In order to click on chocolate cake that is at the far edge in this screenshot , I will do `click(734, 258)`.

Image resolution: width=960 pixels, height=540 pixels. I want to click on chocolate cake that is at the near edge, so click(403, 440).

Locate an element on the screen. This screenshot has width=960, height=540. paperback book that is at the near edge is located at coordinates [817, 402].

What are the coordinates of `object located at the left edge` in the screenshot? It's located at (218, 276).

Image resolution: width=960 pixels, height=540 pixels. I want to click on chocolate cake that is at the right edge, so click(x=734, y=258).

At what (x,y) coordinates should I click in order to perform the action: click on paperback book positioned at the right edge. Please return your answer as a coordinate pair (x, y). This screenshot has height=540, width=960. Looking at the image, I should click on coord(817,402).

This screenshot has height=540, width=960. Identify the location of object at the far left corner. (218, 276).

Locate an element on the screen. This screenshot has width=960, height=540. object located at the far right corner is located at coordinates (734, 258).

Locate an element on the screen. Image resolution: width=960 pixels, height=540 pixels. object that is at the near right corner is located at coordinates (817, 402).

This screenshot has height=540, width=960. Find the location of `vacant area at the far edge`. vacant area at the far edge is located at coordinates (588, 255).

● ● ● ●

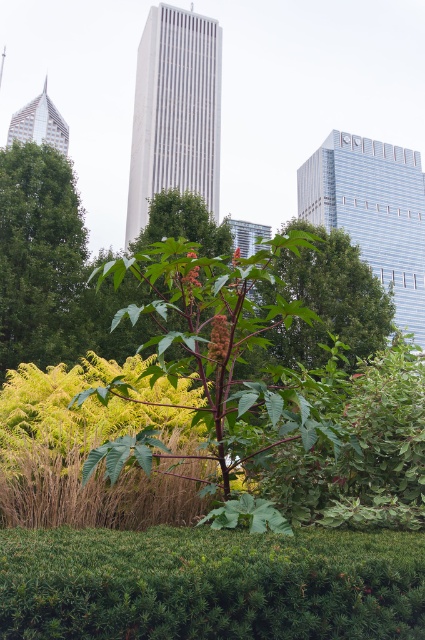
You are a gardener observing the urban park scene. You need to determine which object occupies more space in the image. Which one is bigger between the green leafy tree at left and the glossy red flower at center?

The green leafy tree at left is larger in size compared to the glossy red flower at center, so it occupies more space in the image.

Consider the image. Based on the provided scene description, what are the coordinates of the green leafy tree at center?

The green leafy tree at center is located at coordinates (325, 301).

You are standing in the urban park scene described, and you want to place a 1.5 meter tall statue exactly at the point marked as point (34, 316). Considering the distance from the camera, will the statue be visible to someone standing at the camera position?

● ● ● ●

Reproduce the rows verbatim, beginning with the line containing "Consider the image." and continuing through the line containing "The green leafy tree at center is", including both of those lines.

Consider the image. Based on the provided scene description, what are the coordinates of the green leafy tree at center?

The green leafy tree at center is located at coordinates (325, 301).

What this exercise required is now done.